Repeat the lines between the one holding "Who is more forward, (741,419) or (593,308)?" and the one holding "The blue glossy water at center is larger", inclusive, and nothing else.

|---|

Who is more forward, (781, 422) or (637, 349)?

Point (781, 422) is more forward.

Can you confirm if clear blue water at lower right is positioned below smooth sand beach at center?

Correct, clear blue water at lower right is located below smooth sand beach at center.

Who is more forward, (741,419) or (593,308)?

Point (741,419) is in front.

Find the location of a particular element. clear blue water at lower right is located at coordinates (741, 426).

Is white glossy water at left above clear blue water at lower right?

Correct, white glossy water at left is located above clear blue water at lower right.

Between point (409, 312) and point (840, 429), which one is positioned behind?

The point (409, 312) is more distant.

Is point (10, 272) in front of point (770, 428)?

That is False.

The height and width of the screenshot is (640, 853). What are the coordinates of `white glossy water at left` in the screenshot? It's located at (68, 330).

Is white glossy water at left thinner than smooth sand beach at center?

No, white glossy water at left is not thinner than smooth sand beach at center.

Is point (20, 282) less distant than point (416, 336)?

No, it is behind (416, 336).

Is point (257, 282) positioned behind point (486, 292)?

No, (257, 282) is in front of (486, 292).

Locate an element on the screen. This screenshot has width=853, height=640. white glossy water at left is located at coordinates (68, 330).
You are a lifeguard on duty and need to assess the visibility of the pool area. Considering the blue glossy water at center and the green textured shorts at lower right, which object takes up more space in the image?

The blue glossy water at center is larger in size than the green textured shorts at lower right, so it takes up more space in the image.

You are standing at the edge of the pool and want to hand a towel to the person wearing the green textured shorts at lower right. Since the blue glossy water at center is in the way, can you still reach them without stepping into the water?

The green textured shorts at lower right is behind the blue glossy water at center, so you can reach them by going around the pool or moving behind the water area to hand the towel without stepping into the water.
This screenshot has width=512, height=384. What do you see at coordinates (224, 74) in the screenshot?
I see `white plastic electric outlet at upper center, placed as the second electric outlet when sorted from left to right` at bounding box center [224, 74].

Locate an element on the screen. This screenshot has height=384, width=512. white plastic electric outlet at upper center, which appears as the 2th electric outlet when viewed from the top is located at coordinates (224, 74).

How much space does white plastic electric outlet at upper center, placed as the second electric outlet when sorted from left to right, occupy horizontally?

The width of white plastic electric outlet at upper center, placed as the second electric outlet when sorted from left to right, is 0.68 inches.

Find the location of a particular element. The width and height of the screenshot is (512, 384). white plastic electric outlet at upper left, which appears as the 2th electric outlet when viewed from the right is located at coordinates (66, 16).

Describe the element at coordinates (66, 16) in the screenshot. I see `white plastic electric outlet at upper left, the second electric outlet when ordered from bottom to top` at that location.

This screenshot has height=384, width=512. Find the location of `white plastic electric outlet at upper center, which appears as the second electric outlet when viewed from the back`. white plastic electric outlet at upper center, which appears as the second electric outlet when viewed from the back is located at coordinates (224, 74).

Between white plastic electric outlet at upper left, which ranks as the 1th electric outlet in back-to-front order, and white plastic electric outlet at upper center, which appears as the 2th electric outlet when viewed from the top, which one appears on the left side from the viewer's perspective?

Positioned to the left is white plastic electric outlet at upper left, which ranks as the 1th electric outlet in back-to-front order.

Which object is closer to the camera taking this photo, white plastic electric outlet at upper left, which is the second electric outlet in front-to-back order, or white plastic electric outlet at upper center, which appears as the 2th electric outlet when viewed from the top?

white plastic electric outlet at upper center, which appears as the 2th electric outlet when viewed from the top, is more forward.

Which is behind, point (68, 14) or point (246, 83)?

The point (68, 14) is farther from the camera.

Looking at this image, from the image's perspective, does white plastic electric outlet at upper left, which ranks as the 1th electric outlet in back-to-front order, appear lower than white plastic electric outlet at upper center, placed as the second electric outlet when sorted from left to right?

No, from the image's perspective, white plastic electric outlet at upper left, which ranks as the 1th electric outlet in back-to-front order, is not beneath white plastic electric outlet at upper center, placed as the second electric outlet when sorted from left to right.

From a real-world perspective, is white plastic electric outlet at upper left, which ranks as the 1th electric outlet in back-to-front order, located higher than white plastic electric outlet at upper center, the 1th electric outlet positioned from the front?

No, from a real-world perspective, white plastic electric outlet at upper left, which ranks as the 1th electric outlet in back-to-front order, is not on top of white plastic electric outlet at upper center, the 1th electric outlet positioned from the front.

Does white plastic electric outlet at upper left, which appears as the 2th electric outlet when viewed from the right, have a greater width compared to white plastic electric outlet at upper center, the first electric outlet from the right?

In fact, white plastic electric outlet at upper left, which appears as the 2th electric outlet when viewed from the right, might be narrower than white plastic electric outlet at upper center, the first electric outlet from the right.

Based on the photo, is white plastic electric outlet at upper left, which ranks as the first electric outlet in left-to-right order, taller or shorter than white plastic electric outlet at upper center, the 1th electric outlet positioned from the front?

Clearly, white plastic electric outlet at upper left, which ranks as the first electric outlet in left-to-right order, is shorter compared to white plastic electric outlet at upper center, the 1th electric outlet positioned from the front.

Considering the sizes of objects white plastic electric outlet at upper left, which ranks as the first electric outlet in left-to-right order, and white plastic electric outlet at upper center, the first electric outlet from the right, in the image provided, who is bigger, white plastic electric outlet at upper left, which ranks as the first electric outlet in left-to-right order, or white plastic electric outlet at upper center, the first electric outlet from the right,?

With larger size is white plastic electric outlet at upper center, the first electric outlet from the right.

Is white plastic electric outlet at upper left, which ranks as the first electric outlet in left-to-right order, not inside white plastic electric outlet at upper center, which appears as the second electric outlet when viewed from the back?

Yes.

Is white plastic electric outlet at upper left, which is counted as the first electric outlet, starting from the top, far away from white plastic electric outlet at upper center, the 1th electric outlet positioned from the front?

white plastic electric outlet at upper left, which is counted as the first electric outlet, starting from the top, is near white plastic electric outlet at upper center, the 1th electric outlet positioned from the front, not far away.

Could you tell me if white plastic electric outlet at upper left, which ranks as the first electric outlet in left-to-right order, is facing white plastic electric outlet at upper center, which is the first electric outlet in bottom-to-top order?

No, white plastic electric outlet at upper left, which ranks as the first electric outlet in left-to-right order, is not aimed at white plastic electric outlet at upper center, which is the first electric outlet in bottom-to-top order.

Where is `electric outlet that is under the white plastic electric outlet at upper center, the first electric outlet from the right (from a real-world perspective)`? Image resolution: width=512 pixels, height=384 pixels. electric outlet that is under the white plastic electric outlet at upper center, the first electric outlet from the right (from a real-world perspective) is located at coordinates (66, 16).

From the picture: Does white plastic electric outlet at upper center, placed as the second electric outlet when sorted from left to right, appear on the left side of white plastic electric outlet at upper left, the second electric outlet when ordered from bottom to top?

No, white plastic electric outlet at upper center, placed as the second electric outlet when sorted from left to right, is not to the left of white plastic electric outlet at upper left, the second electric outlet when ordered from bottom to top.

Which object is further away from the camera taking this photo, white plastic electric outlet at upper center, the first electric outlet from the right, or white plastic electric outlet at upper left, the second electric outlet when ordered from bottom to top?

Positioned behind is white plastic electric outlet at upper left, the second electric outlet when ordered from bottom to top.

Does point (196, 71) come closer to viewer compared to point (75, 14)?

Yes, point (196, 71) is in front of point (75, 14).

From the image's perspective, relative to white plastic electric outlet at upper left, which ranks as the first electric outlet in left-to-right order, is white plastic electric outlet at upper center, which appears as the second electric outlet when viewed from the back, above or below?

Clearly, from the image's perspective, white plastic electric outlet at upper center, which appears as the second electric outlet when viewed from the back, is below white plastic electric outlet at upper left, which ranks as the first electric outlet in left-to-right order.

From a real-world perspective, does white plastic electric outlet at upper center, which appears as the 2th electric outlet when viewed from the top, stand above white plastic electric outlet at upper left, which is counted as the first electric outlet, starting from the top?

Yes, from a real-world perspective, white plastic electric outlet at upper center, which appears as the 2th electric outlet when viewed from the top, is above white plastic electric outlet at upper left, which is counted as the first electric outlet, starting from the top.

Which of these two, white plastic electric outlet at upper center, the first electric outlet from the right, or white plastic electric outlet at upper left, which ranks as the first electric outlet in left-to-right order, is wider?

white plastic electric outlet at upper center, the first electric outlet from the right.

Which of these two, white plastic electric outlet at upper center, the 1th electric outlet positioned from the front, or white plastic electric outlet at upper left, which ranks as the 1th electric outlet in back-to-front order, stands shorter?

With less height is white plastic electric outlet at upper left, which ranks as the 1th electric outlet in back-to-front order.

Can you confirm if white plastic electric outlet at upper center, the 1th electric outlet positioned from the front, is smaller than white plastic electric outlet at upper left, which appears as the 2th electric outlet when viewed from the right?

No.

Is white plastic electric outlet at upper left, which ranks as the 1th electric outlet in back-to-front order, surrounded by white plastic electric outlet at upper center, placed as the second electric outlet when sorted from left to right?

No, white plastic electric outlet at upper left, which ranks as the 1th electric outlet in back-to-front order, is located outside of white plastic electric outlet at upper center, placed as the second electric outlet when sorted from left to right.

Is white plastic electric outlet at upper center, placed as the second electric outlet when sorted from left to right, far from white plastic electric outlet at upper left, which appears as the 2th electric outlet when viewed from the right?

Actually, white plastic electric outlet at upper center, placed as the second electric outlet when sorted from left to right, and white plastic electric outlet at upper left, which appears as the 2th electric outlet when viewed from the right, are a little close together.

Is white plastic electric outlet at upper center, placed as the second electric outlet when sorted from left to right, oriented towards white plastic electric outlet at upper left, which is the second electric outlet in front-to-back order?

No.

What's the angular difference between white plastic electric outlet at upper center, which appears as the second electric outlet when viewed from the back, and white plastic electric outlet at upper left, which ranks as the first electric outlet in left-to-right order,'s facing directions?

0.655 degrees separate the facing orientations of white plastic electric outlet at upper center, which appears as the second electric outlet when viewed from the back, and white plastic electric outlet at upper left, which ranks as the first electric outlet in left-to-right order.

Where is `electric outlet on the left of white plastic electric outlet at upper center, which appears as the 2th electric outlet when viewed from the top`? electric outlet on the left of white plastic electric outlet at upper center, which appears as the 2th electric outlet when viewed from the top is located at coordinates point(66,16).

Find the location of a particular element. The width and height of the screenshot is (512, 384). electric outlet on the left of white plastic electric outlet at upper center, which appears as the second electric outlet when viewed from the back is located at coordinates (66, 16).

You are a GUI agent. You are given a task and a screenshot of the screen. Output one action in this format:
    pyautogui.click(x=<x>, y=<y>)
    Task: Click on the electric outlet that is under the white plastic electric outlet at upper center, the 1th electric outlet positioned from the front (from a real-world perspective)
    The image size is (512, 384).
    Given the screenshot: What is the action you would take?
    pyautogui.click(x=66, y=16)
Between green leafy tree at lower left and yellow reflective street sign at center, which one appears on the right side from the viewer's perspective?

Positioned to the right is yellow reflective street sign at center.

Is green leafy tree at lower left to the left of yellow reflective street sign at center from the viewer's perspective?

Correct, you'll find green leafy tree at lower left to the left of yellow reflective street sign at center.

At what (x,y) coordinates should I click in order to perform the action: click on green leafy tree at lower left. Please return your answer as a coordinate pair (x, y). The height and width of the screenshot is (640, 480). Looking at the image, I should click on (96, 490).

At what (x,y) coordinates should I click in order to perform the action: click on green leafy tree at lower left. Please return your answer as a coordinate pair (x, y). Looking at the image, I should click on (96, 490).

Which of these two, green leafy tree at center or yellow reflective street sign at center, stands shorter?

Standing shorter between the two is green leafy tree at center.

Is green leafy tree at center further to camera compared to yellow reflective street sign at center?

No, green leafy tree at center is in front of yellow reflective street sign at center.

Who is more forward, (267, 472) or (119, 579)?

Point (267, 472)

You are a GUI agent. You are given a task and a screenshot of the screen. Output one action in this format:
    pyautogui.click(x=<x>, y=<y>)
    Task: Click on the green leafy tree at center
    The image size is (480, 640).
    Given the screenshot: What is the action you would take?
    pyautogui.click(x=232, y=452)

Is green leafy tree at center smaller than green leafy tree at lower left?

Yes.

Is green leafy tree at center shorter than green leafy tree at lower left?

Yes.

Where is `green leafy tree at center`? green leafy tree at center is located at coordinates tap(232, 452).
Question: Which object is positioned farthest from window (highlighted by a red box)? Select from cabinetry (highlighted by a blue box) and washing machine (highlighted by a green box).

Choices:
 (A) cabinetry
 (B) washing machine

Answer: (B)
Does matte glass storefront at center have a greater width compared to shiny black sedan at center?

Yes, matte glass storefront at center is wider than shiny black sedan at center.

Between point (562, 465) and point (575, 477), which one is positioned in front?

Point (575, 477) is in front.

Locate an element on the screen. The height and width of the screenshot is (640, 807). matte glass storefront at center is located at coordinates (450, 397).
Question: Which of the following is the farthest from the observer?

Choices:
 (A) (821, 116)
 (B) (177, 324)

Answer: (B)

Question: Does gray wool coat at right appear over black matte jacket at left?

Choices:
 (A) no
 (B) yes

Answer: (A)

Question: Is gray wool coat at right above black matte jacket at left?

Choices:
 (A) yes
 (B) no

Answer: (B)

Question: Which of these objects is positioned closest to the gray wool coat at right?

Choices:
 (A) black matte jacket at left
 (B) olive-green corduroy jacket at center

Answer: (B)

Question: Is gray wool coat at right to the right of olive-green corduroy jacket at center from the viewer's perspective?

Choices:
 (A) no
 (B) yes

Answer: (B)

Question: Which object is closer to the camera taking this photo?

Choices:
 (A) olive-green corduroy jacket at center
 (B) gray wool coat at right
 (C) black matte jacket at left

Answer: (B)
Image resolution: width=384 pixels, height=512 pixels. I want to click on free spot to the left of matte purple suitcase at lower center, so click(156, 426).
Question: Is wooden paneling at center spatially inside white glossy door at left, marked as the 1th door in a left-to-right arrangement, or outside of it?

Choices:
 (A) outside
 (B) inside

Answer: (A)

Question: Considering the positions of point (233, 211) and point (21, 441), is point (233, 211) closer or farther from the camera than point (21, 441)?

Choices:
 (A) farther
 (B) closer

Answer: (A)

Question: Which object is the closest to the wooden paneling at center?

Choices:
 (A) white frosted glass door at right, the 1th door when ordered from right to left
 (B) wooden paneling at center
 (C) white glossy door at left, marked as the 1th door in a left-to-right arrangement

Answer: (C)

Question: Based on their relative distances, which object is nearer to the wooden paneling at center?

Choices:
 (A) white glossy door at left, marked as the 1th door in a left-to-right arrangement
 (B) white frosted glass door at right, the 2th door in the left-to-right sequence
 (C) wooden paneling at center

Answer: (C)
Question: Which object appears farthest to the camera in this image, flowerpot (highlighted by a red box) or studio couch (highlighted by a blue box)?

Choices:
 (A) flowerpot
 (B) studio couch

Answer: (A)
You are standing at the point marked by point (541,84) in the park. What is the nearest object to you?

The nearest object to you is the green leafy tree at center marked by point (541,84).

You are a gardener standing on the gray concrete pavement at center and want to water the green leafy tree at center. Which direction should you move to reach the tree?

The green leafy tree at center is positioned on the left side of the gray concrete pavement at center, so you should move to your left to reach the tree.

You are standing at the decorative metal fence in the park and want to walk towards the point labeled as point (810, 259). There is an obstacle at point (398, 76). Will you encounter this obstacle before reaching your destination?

|---|

◆ **Correct result**:
Who is more forward, (741,419) or (593,308)?

Point (741,419) is in front.

Find the location of a particular element. clear blue water at lower right is located at coordinates (741, 426).

Is white glossy water at left above clear blue water at lower right?

Correct, white glossy water at left is located above clear blue water at lower right.

Between point (409, 312) and point (840, 429), which one is positioned behind?

The point (409, 312) is more distant.

Is point (10, 272) in front of point (770, 428)?

That is False.

The height and width of the screenshot is (640, 853). What are the coordinates of `white glossy water at left` in the screenshot? It's located at (68, 330).

Is white glossy water at left thinner than smooth sand beach at center?

No, white glossy water at left is not thinner than smooth sand beach at center.

Is point (20, 282) less distant than point (416, 336)?

No, it is behind (416, 336).

Is point (257, 282) positioned behind point (486, 292)?

No, (257, 282) is in front of (486, 292).

Locate an element on the screen. This screenshot has width=853, height=640. white glossy water at left is located at coordinates (68, 330).
You are a lifeguard on duty and need to assess the visibility of the pool area. Considering the blue glossy water at center and the green textured shorts at lower right, which object takes up more space in the image?

The blue glossy water at center is larger in size than the green textured shorts at lower right, so it takes up more space in the image.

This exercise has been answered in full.